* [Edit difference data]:

· · · · · · ·

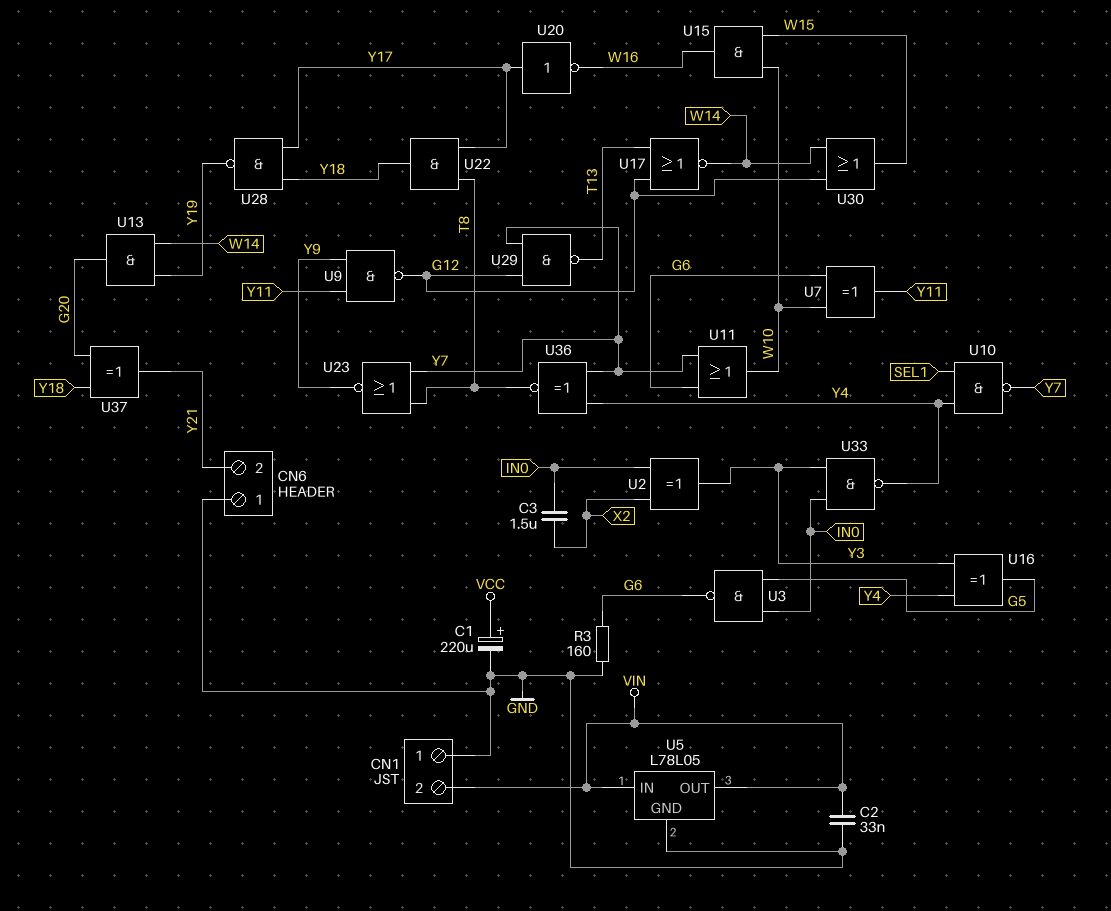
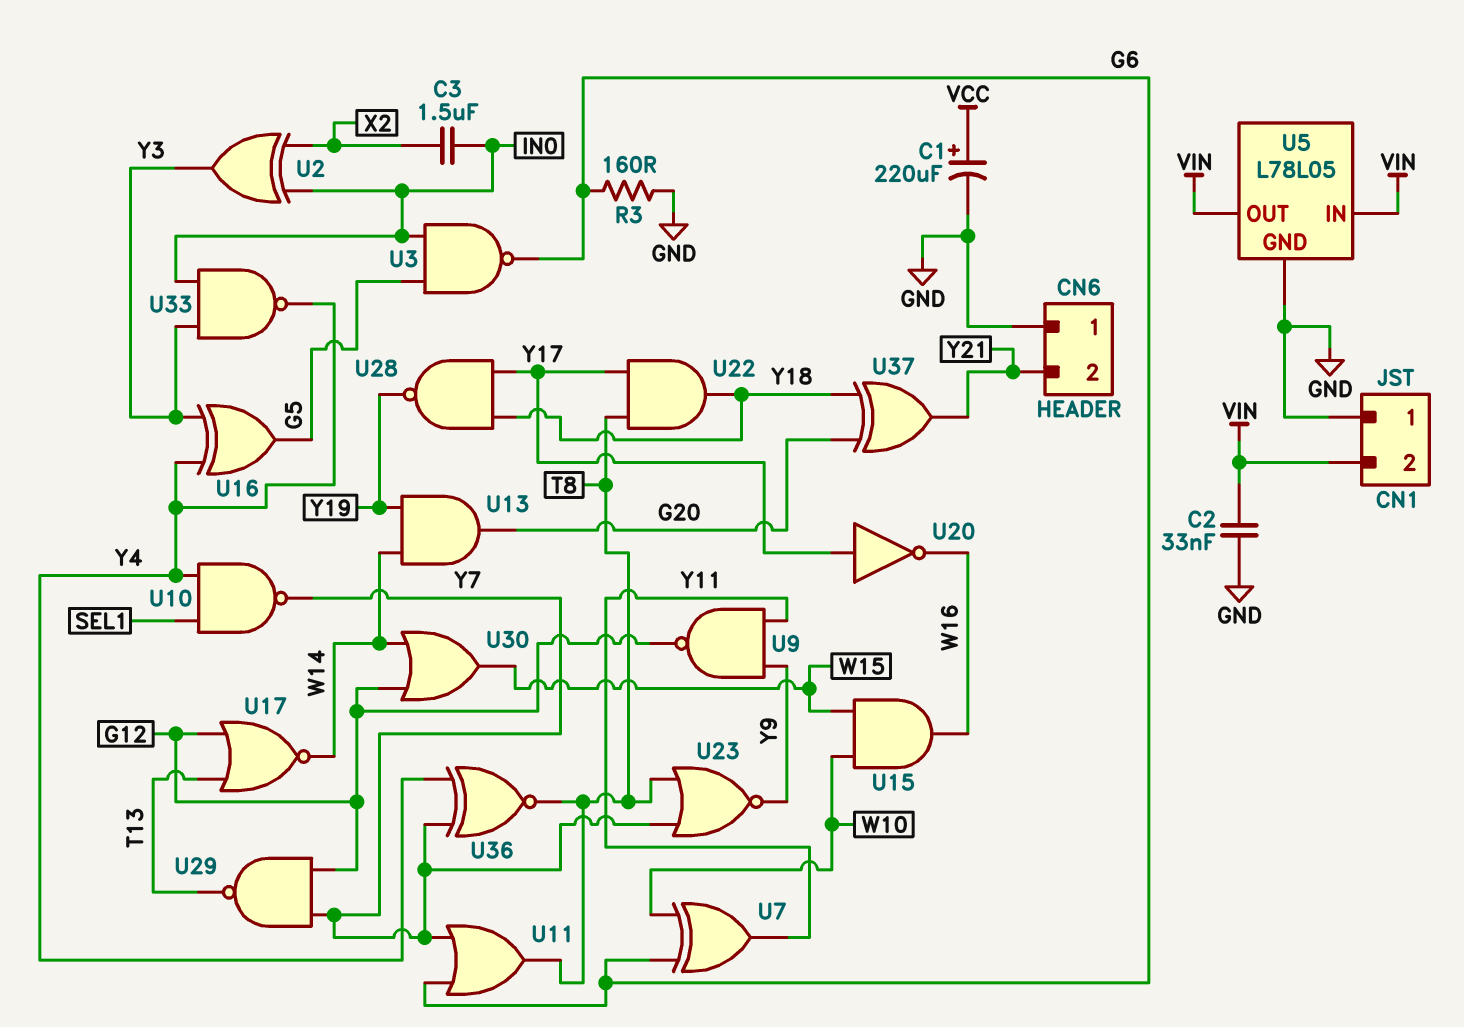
U11: OR (in G6, in Y7, out W10) -> OR (in G6, in Y7, out T8)

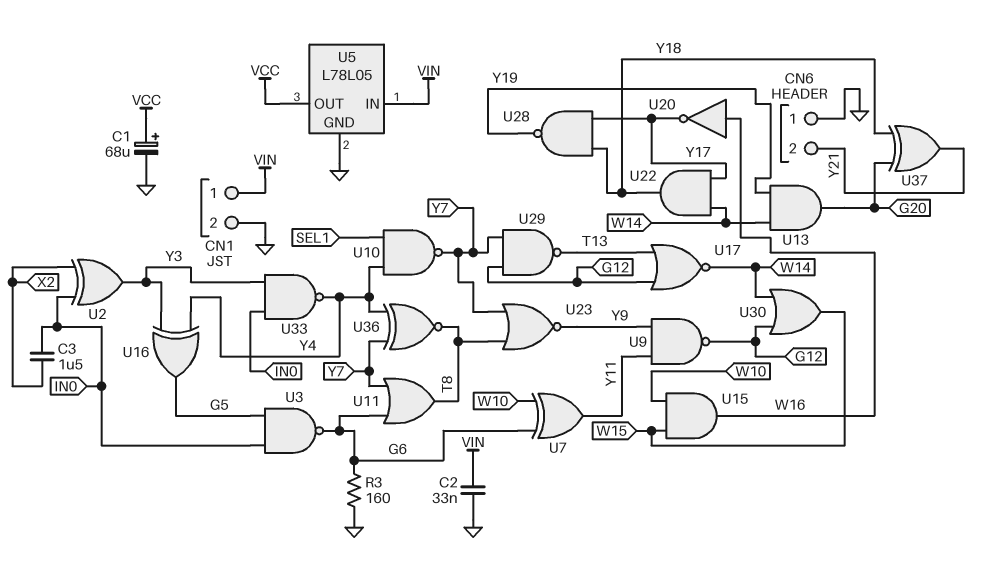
C1: 220uF (plus VCC, minus GND) -> 68uF (plus VCC, minus GND)
CN1 pin 1: GND -> VIN
CN1 pin 2: VIN -> GND
U5 pin OUT: VIN -> VCC
U20: NOT (in Y17, out W16) -> NOT (in W16, out Y17)
U22: AND (in T8, in Y17, out Y18) -> AND (in W14, in Y17, out Y18)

· · · · · · ·

* [REQUIRED WORK]: I'd like every record above written out again exactly, without the pictures.

* [RESULT OF THIS EXERCISE]:
U11: OR (in G6, in Y7, out W10) -> OR (in G6, in Y7, out T8)

C1: 220uF (plus VCC, minus GND) -> 68uF (plus VCC, minus GND)
CN1 pin 1: GND -> VIN
CN1 pin 2: VIN -> GND
U5 pin OUT: VIN -> VCC
U20: NOT (in Y17, out W16) -> NOT (in W16, out Y17)
U22: AND (in T8, in Y17, out Y18) -> AND (in W14, in Y17, out Y18)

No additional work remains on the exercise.